■ **Task objective**: Among the records below, find the line that has "none -> purple brick E7:G7 level 2"; from there, give the lines again exactly, and stop after the line that has "none -> purple brick H12:I12 level 4".
>>>>
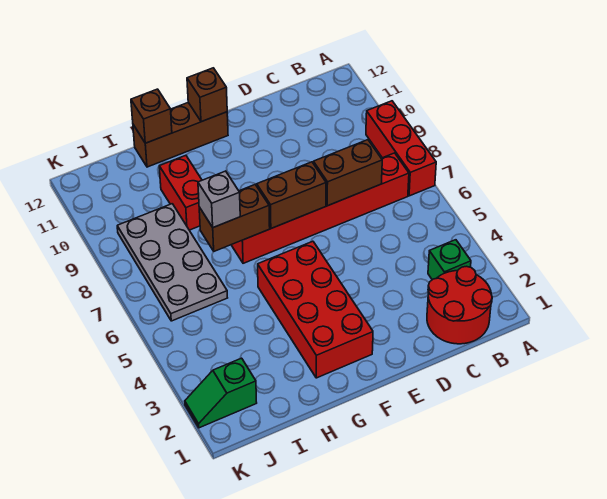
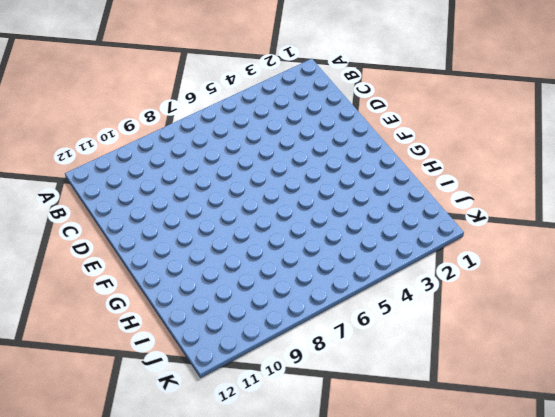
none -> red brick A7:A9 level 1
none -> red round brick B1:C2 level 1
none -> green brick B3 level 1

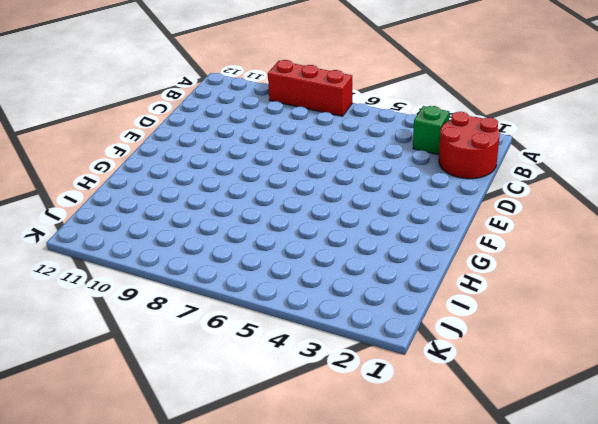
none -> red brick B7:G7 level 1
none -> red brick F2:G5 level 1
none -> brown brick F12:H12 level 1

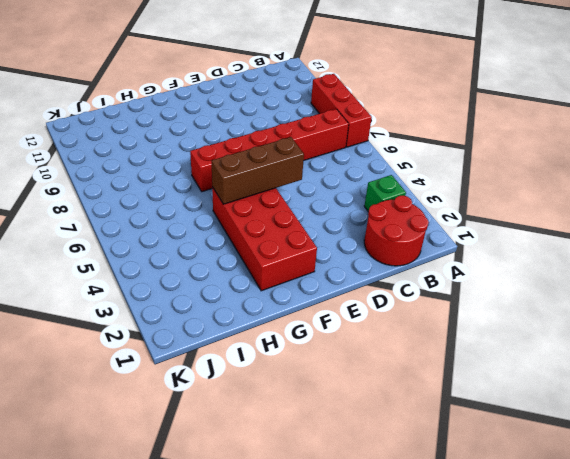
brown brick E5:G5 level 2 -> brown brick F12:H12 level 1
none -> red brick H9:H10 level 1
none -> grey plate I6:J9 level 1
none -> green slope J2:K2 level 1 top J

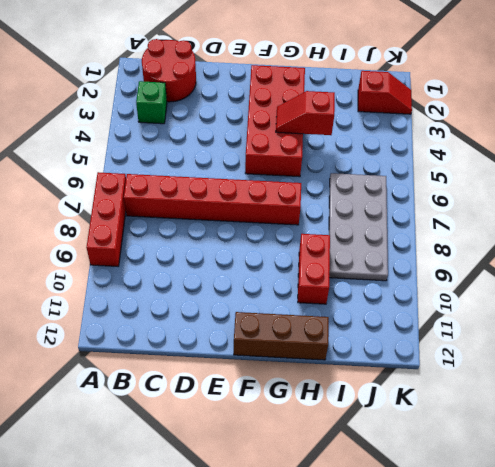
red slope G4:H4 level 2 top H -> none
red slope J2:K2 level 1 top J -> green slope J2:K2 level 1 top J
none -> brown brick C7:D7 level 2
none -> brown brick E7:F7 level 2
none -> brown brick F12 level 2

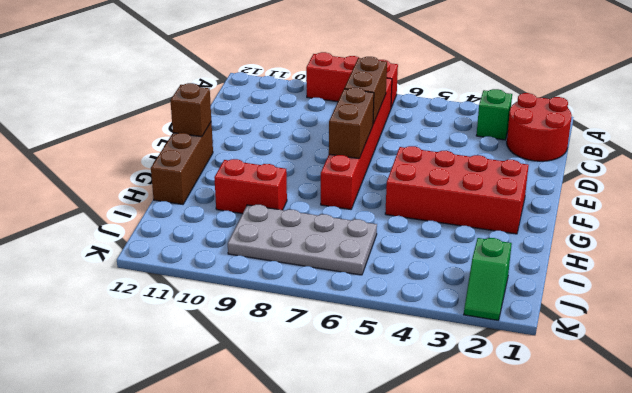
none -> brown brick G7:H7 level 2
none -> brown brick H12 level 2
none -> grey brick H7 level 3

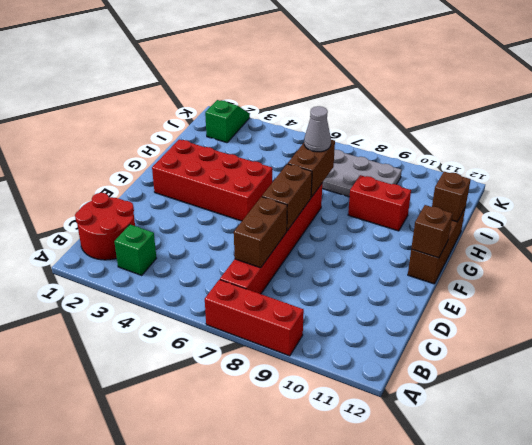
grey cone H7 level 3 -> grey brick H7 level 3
<<<<
>>>>
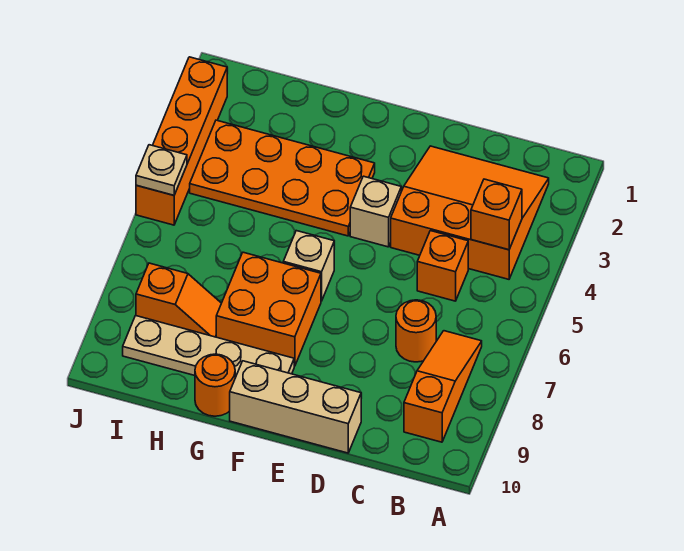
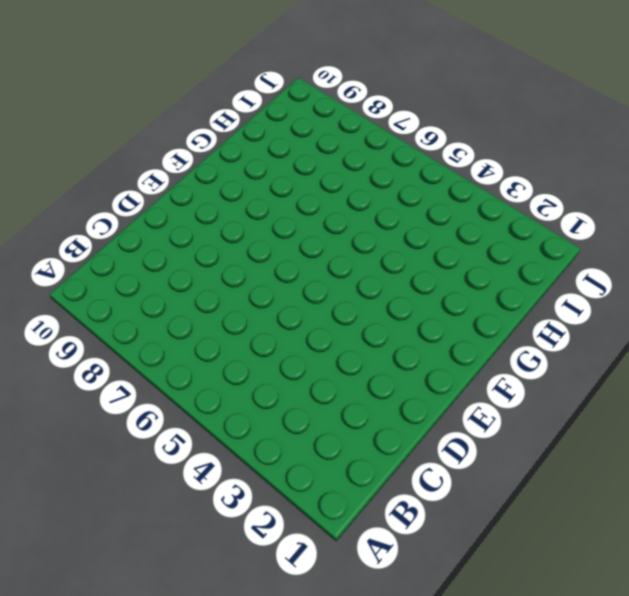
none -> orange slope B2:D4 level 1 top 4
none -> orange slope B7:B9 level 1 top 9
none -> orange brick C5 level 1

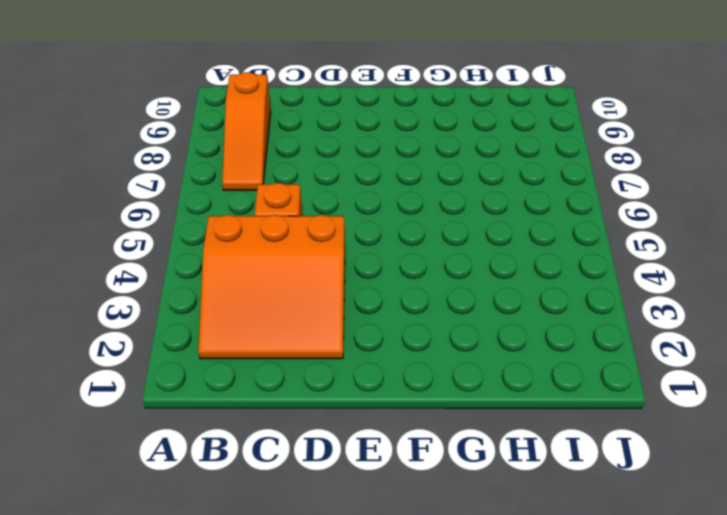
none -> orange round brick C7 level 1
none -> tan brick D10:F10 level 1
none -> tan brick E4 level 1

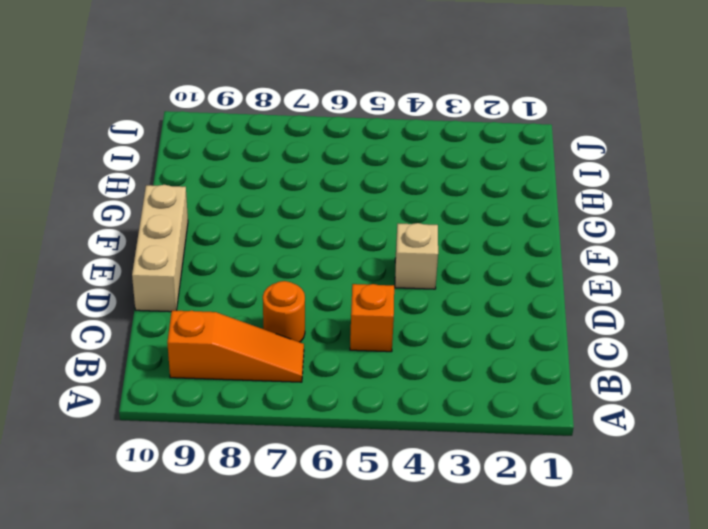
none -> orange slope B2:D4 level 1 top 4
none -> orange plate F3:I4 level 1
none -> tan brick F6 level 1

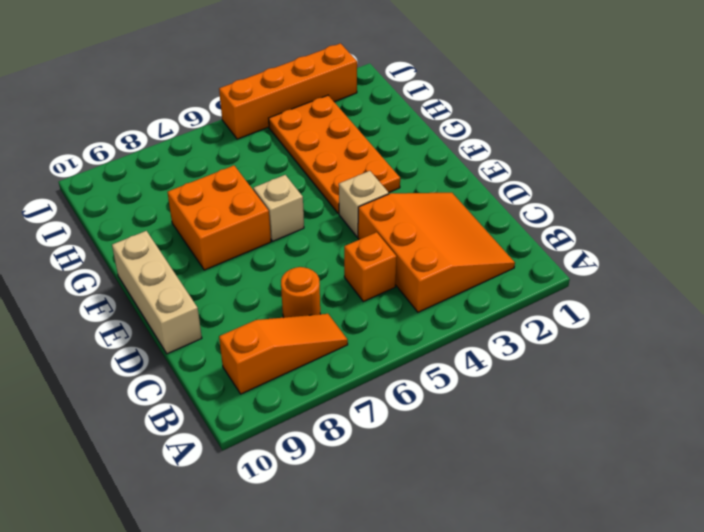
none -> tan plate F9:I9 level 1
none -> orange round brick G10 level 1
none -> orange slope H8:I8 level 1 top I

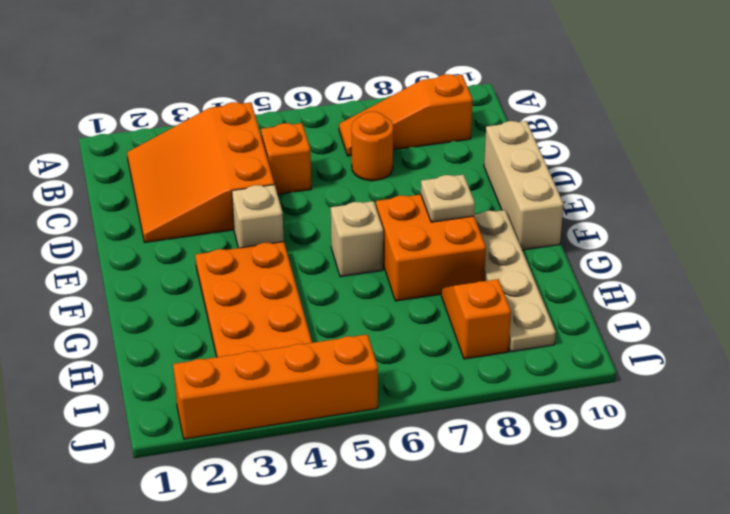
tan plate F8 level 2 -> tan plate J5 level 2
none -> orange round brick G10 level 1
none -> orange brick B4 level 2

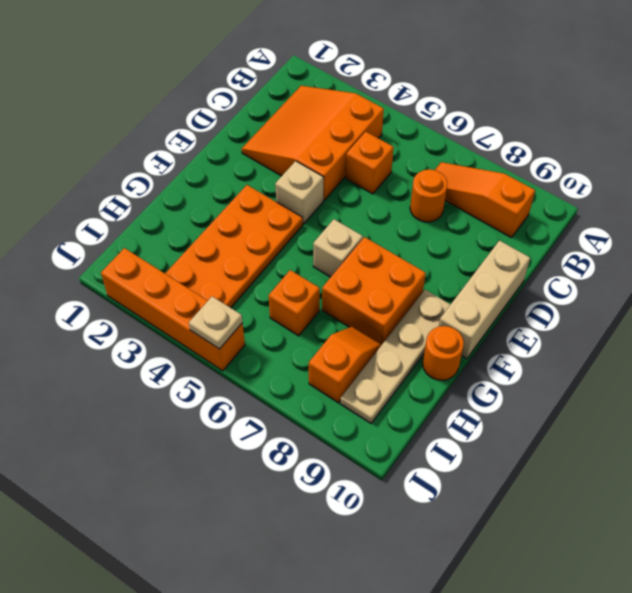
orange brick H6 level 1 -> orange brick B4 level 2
<<<<
>>>>
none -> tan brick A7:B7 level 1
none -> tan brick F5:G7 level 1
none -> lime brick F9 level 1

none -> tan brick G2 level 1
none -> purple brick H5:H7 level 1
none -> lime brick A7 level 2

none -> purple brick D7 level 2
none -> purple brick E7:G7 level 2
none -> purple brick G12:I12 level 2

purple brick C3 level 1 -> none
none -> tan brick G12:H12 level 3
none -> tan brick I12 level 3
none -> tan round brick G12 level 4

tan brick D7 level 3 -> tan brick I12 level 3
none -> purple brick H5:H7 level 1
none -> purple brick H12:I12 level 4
<<<<
■ **Task solution**:
none -> purple brick E7:G7 level 2
none -> purple brick G12:I12 level 2

purple brick C3 level 1 -> none
none -> tan brick G12:H12 level 3
none -> tan brick I12 level 3
none -> tan round brick G12 level 4

tan brick D7 level 3 -> tan brick I12 level 3
none -> purple brick H5:H7 level 1
none -> purple brick H12:I12 level 4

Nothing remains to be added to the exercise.